= About this task =
Give back the full data, retyped precisely.

= Dataset entries =

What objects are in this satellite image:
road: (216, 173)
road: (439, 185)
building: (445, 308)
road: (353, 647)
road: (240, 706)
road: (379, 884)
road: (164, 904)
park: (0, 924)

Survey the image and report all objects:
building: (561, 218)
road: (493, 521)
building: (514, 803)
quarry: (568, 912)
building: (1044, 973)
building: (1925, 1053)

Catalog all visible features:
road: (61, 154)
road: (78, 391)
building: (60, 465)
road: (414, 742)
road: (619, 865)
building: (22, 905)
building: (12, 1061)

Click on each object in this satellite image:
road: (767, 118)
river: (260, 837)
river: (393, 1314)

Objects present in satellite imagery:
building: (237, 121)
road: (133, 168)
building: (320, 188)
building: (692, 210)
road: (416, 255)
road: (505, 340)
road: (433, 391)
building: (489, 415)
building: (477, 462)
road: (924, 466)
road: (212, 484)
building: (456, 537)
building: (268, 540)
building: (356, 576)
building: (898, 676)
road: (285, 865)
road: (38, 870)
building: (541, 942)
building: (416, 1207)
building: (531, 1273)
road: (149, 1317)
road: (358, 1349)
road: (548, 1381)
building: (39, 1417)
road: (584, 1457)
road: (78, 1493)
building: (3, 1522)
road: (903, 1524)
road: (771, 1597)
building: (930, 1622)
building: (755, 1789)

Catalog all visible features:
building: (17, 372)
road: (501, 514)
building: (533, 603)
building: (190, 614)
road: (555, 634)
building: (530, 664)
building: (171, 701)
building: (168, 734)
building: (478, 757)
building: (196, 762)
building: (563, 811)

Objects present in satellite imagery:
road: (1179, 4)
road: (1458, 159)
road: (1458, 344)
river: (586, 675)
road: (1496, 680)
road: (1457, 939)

= Written response =
What objects are in this satellite image:
road: (216, 173)
road: (439, 185)
building: (445, 308)
road: (353, 647)
road: (240, 706)
road: (379, 884)
road: (164, 904)
park: (0, 924)

Survey the image and report all objects:
building: (561, 218)
road: (493, 521)
building: (514, 803)
quarry: (568, 912)
building: (1044, 973)
building: (1925, 1053)

Catalog all visible features:
road: (61, 154)
road: (78, 391)
building: (60, 465)
road: (414, 742)
road: (619, 865)
building: (22, 905)
building: (12, 1061)

Click on each object in this satellite image:
road: (767, 118)
river: (260, 837)
river: (393, 1314)

Objects present in satellite imagery:
building: (237, 121)
road: (133, 168)
building: (320, 188)
building: (692, 210)
road: (416, 255)
road: (505, 340)
road: (433, 391)
building: (489, 415)
building: (477, 462)
road: (924, 466)
road: (212, 484)
building: (456, 537)
building: (268, 540)
building: (356, 576)
building: (898, 676)
road: (285, 865)
road: (38, 870)
building: (541, 942)
building: (416, 1207)
building: (531, 1273)
road: (149, 1317)
road: (358, 1349)
road: (548, 1381)
building: (39, 1417)
road: (584, 1457)
road: (78, 1493)
building: (3, 1522)
road: (903, 1524)
road: (771, 1597)
building: (930, 1622)
building: (755, 1789)

Catalog all visible features:
building: (17, 372)
road: (501, 514)
building: (533, 603)
building: (190, 614)
road: (555, 634)
building: (530, 664)
building: (171, 701)
building: (168, 734)
building: (478, 757)
building: (196, 762)
building: (563, 811)

Objects present in satellite imagery:
road: (1179, 4)
road: (1458, 159)
road: (1458, 344)
river: (586, 675)
road: (1496, 680)
road: (1457, 939)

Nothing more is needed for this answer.